Description of the task
Copy each line of the records that contains the word "grey".
╭─ Data section
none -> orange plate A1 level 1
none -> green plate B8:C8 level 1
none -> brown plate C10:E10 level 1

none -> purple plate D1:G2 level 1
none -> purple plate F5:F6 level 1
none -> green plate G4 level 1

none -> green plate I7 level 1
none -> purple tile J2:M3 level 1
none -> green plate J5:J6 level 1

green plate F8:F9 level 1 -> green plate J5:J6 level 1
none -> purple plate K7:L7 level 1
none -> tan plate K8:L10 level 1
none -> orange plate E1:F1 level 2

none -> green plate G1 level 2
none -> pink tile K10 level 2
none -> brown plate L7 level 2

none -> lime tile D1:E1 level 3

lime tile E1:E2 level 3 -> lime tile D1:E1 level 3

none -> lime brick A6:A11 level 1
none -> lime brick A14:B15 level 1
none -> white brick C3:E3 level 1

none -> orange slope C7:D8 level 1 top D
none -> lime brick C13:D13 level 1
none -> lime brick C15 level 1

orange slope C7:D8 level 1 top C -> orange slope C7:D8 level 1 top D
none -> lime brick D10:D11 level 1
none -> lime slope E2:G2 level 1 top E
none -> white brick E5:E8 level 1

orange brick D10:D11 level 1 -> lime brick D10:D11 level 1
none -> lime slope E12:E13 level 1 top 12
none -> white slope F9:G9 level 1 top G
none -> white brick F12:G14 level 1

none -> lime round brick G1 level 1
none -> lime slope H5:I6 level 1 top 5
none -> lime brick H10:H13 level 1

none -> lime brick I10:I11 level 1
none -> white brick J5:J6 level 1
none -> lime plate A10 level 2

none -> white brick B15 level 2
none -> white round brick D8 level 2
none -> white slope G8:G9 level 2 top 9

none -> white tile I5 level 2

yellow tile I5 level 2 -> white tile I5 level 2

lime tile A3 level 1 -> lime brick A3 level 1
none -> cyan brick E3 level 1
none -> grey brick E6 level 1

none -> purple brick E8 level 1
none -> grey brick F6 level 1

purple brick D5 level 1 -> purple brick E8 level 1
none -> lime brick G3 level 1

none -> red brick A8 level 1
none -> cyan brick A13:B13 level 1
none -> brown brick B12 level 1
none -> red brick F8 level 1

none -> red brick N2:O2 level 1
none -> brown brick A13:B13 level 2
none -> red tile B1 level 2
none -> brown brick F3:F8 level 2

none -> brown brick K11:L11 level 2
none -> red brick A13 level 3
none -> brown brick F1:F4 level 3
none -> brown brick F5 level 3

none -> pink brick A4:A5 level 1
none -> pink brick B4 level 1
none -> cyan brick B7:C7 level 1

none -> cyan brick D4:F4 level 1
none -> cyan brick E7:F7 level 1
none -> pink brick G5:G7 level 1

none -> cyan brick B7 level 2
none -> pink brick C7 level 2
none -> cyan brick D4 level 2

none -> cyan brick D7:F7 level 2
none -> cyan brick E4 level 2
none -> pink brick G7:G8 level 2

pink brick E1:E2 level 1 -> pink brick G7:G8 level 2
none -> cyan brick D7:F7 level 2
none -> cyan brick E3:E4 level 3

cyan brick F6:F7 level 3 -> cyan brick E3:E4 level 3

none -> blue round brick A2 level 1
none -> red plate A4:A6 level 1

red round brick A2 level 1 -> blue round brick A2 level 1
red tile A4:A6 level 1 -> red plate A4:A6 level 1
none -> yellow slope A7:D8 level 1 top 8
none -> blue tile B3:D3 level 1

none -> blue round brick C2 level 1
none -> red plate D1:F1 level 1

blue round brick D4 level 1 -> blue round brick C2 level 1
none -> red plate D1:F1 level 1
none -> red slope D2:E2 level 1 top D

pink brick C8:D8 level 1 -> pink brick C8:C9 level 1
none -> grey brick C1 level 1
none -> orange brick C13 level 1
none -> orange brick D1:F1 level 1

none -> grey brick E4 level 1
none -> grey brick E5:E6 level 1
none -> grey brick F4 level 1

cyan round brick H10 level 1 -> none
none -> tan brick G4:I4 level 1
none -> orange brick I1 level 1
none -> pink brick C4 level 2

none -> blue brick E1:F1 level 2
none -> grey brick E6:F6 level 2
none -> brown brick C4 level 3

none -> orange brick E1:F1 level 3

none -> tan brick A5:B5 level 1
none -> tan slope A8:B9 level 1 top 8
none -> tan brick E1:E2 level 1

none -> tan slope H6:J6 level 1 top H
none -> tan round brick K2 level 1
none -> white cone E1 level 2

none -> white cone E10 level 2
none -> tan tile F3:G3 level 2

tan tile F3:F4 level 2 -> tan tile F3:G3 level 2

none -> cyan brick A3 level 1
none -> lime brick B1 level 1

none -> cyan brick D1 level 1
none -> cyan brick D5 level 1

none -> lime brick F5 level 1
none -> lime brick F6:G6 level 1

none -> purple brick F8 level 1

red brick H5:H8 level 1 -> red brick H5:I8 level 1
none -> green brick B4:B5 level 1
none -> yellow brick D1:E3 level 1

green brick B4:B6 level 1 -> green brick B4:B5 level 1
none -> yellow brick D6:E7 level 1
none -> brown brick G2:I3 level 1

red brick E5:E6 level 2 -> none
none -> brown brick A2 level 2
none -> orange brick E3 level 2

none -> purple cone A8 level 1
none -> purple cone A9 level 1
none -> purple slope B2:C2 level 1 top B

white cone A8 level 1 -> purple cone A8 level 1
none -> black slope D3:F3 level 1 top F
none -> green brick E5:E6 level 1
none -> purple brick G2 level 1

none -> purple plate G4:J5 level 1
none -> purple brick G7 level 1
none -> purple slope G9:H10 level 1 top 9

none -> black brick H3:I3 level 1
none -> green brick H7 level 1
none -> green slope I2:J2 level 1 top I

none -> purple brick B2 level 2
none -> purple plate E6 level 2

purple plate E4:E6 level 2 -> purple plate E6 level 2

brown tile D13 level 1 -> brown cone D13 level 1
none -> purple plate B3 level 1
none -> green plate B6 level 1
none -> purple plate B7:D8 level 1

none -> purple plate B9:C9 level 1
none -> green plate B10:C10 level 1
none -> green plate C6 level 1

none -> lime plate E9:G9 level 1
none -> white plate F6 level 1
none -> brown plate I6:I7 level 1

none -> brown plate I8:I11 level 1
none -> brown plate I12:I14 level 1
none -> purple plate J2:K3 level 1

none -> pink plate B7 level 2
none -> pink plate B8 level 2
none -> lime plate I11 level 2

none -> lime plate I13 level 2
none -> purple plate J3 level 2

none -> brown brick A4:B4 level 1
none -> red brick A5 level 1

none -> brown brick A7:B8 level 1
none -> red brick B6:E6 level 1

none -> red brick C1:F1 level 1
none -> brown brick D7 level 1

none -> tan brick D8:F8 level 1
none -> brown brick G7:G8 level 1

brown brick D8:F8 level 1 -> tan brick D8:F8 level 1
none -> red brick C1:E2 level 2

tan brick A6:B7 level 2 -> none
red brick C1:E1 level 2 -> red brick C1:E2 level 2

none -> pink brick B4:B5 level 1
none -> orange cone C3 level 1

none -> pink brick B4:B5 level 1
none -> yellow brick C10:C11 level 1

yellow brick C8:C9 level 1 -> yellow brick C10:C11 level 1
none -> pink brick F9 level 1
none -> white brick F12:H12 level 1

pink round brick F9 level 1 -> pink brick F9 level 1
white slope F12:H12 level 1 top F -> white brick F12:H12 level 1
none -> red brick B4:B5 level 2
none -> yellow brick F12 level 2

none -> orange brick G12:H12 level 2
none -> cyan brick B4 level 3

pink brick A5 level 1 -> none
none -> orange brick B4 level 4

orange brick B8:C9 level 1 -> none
╰─
Solution to this problem
none -> grey brick E6 level 1
none -> grey brick F6 level 1
none -> grey brick C1 level 1
none -> grey brick E4 level 1
none -> grey brick E5:E6 level 1
none -> grey brick F4 level 1
none -> grey brick E6:F6 level 2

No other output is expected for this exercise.